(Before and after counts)
- - -

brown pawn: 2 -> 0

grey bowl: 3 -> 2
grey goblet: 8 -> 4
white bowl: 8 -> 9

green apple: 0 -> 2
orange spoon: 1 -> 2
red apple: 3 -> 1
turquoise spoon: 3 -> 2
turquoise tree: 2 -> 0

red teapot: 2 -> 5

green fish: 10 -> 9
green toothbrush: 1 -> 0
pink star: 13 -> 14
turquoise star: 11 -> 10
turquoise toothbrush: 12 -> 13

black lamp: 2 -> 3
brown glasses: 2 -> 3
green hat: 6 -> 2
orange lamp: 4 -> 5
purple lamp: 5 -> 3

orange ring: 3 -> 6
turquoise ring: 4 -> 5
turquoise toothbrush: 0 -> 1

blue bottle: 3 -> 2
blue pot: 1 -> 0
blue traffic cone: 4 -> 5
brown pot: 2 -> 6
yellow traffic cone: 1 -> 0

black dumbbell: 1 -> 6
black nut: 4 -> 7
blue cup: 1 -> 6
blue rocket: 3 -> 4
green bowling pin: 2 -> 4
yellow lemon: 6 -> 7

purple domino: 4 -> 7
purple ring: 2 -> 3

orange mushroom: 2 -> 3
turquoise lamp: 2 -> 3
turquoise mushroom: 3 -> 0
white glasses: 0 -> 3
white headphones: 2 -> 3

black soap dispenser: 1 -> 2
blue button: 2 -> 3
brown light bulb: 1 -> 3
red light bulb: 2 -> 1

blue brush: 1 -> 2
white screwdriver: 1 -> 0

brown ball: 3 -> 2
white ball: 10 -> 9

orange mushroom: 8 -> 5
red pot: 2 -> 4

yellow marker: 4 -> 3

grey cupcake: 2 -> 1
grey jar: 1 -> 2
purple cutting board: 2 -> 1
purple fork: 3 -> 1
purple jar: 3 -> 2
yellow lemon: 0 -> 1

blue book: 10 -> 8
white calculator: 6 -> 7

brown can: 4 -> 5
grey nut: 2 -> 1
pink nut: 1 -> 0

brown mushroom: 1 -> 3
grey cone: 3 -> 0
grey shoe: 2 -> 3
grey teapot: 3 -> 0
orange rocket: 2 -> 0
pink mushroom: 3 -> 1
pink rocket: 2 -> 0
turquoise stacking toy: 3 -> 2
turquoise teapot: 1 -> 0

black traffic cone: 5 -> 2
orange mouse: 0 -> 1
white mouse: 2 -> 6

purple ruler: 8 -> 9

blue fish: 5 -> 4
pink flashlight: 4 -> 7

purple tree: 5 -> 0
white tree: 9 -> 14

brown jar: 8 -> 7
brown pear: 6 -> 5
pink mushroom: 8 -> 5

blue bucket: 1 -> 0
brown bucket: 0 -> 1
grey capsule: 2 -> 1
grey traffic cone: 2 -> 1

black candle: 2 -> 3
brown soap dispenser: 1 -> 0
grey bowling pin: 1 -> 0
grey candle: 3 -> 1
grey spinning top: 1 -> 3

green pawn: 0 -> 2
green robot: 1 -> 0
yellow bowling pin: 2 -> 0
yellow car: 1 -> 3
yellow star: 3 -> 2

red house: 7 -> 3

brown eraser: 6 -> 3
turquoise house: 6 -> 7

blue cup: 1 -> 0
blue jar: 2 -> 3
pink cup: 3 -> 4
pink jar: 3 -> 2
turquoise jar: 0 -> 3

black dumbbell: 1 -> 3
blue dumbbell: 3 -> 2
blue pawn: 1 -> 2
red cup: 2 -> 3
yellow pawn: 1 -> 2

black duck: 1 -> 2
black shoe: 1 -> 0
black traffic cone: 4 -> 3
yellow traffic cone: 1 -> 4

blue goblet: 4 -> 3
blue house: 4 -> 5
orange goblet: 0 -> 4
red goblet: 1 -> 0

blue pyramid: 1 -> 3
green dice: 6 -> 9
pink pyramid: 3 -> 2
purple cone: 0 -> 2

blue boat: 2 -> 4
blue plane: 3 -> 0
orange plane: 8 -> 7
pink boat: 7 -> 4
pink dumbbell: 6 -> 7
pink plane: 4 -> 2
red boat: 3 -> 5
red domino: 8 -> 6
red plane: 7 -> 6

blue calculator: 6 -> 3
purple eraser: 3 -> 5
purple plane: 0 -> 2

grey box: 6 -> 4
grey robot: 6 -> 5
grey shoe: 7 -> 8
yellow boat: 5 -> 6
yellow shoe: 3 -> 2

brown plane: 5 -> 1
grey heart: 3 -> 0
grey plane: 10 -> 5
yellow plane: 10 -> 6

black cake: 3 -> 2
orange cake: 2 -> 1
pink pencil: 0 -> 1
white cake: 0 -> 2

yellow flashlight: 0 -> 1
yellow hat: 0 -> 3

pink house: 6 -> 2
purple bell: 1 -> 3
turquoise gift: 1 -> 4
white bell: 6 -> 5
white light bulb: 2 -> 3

- - -

What you will do: Print again the lines of the entries above that fall between the line holding "turquoise toothbrush: 12 -> 13" and the line holding "purple domino: 4 -> 7", inclusive, exactly as they stand.

Expected output:
turquoise toothbrush: 12 -> 13

black lamp: 2 -> 3
brown glasses: 2 -> 3
green hat: 6 -> 2
orange lamp: 4 -> 5
purple lamp: 5 -> 3

orange ring: 3 -> 6
turquoise ring: 4 -> 5
turquoise toothbrush: 0 -> 1

blue bottle: 3 -> 2
blue pot: 1 -> 0
blue traffic cone: 4 -> 5
brown pot: 2 -> 6
yellow traffic cone: 1 -> 0

black dumbbell: 1 -> 6
black nut: 4 -> 7
blue cup: 1 -> 6
blue rocket: 3 -> 4
green bowling pin: 2 -> 4
yellow lemon: 6 -> 7

purple domino: 4 -> 7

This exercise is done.